Try it. Among the records below, find the line that has "R1: 47k (SIG6, VDD) -> 1.5k (SIG6, VDD)"; from there, give the lines again exactly, and stop after the line that has "S1: button (GND, SIG4) -> switch (GND, SIG4)".

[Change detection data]
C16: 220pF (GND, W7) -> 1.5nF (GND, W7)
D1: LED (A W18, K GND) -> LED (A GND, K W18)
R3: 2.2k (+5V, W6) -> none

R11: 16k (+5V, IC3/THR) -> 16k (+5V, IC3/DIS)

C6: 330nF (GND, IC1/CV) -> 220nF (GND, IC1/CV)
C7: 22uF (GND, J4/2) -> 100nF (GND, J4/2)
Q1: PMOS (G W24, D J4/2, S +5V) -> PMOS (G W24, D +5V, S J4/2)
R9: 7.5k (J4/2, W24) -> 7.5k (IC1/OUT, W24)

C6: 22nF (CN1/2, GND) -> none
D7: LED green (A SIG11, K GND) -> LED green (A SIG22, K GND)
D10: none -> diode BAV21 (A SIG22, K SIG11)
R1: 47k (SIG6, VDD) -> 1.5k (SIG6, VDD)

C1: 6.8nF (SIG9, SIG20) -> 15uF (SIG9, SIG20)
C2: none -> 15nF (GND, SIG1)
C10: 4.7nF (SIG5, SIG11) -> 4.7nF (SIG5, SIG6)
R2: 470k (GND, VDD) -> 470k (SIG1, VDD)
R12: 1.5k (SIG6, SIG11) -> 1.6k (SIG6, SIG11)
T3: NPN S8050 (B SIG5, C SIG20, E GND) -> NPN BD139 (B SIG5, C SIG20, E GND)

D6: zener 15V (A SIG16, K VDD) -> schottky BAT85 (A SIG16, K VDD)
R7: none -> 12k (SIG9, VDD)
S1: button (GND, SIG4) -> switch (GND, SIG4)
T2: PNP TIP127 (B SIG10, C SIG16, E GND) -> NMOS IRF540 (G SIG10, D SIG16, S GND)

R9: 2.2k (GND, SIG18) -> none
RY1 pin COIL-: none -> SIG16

Written answer.
R1: 47k (SIG6, VDD) -> 1.5k (SIG6, VDD)

C1: 6.8nF (SIG9, SIG20) -> 15uF (SIG9, SIG20)
C2: none -> 15nF (GND, SIG1)
C10: 4.7nF (SIG5, SIG11) -> 4.7nF (SIG5, SIG6)
R2: 470k (GND, VDD) -> 470k (SIG1, VDD)
R12: 1.5k (SIG6, SIG11) -> 1.6k (SIG6, SIG11)
T3: NPN S8050 (B SIG5, C SIG20, E GND) -> NPN BD139 (B SIG5, C SIG20, E GND)

D6: zener 15V (A SIG16, K VDD) -> schottky BAT85 (A SIG16, K VDD)
R7: none -> 12k (SIG9, VDD)
S1: button (GND, SIG4) -> switch (GND, SIG4)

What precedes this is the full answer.